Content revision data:
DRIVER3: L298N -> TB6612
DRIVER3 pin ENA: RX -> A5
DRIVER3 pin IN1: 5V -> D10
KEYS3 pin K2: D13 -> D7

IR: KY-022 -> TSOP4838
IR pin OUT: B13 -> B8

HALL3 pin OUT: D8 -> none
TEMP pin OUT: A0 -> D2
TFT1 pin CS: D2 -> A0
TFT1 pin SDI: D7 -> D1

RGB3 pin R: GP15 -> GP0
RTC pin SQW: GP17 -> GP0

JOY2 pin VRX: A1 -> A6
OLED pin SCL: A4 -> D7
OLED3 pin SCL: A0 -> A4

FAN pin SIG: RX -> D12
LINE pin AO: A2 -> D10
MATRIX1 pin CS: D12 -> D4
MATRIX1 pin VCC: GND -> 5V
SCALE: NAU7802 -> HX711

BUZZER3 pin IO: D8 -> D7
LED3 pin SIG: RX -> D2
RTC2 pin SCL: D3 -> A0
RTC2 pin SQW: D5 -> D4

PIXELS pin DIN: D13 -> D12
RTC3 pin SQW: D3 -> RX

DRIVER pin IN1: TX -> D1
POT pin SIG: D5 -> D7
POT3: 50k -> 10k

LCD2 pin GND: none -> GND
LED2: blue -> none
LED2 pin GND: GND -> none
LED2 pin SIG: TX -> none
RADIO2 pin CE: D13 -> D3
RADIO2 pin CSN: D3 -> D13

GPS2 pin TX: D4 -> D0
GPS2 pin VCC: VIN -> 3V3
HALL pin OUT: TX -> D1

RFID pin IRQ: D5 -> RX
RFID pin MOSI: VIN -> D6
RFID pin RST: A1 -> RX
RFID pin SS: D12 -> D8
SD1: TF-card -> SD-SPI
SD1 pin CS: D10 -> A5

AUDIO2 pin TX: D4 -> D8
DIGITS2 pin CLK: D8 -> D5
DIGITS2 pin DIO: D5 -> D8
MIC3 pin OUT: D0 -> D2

* _Task_: Restate the records exactly. Leave nothing out.

* _Solution to this exercise_:
DRIVER3: L298N -> TB6612
DRIVER3 pin ENA: RX -> A5
DRIVER3 pin IN1: 5V -> D10
KEYS3 pin K2: D13 -> D7

IR: KY-022 -> TSOP4838
IR pin OUT: B13 -> B8

HALL3 pin OUT: D8 -> none
TEMP pin OUT: A0 -> D2
TFT1 pin CS: D2 -> A0
TFT1 pin SDI: D7 -> D1

RGB3 pin R: GP15 -> GP0
RTC pin SQW: GP17 -> GP0

JOY2 pin VRX: A1 -> A6
OLED pin SCL: A4 -> D7
OLED3 pin SCL: A0 -> A4

FAN pin SIG: RX -> D12
LINE pin AO: A2 -> D10
MATRIX1 pin CS: D12 -> D4
MATRIX1 pin VCC: GND -> 5V
SCALE: NAU7802 -> HX711

BUZZER3 pin IO: D8 -> D7
LED3 pin SIG: RX -> D2
RTC2 pin SCL: D3 -> A0
RTC2 pin SQW: D5 -> D4

PIXELS pin DIN: D13 -> D12
RTC3 pin SQW: D3 -> RX

DRIVER pin IN1: TX -> D1
POT pin SIG: D5 -> D7
POT3: 50k -> 10k

LCD2 pin GND: none -> GND
LED2: blue -> none
LED2 pin GND: GND -> none
LED2 pin SIG: TX -> none
RADIO2 pin CE: D13 -> D3
RADIO2 pin CSN: D3 -> D13

GPS2 pin TX: D4 -> D0
GPS2 pin VCC: VIN -> 3V3
HALL pin OUT: TX -> D1

RFID pin IRQ: D5 -> RX
RFID pin MOSI: VIN -> D6
RFID pin RST: A1 -> RX
RFID pin SS: D12 -> D8
SD1: TF-card -> SD-SPI
SD1 pin CS: D10 -> A5

AUDIO2 pin TX: D4 -> D8
DIGITS2 pin CLK: D8 -> D5
DIGITS2 pin DIO: D5 -> D8
MIC3 pin OUT: D0 -> D2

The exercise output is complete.